◆ **Problem details**
Below are the records; pull every line that includes "slope".

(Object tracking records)

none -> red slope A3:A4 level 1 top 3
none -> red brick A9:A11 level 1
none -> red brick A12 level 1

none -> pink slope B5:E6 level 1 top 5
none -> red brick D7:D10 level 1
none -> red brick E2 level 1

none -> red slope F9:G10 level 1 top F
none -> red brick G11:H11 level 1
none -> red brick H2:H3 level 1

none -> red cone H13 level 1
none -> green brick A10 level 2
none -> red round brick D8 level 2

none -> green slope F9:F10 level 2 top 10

==

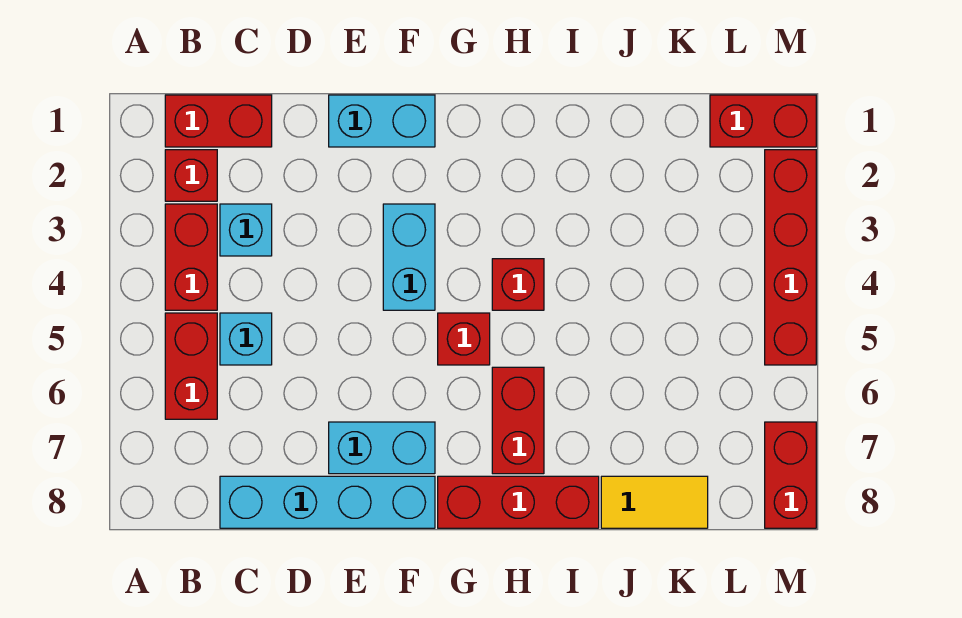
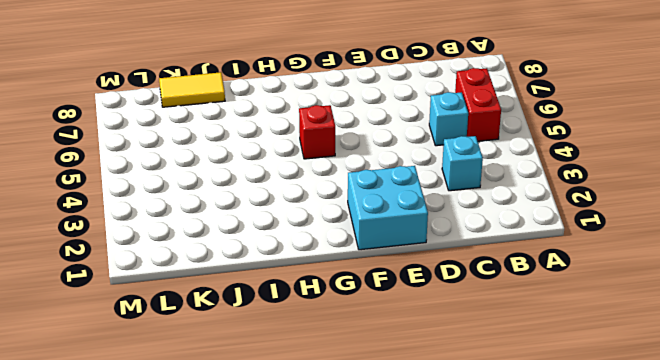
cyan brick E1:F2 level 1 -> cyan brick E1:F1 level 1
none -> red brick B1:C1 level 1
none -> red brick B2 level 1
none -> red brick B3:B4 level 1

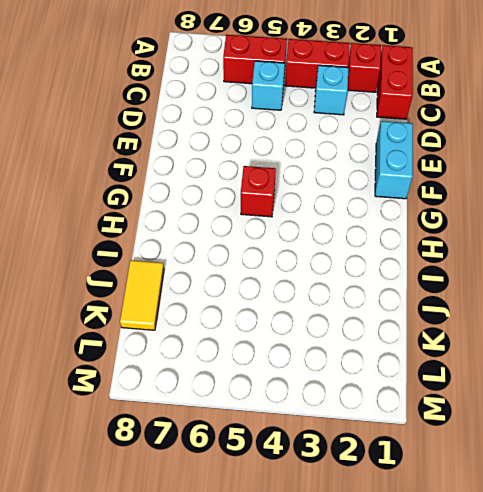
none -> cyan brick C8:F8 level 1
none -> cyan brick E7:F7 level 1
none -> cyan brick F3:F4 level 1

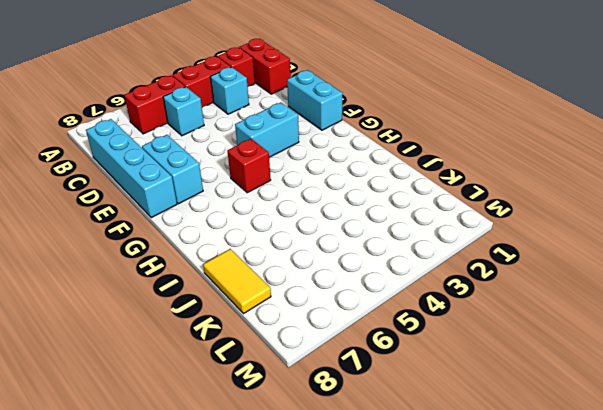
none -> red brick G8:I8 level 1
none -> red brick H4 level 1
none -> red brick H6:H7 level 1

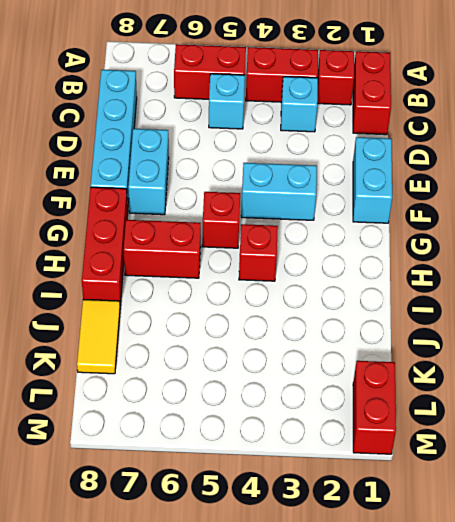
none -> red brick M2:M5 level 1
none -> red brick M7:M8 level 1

◆ **Expected answer**
none -> red slope A3:A4 level 1 top 3
none -> pink slope B5:E6 level 1 top 5
none -> red slope F9:G10 level 1 top F
none -> green slope F9:F10 level 2 top 10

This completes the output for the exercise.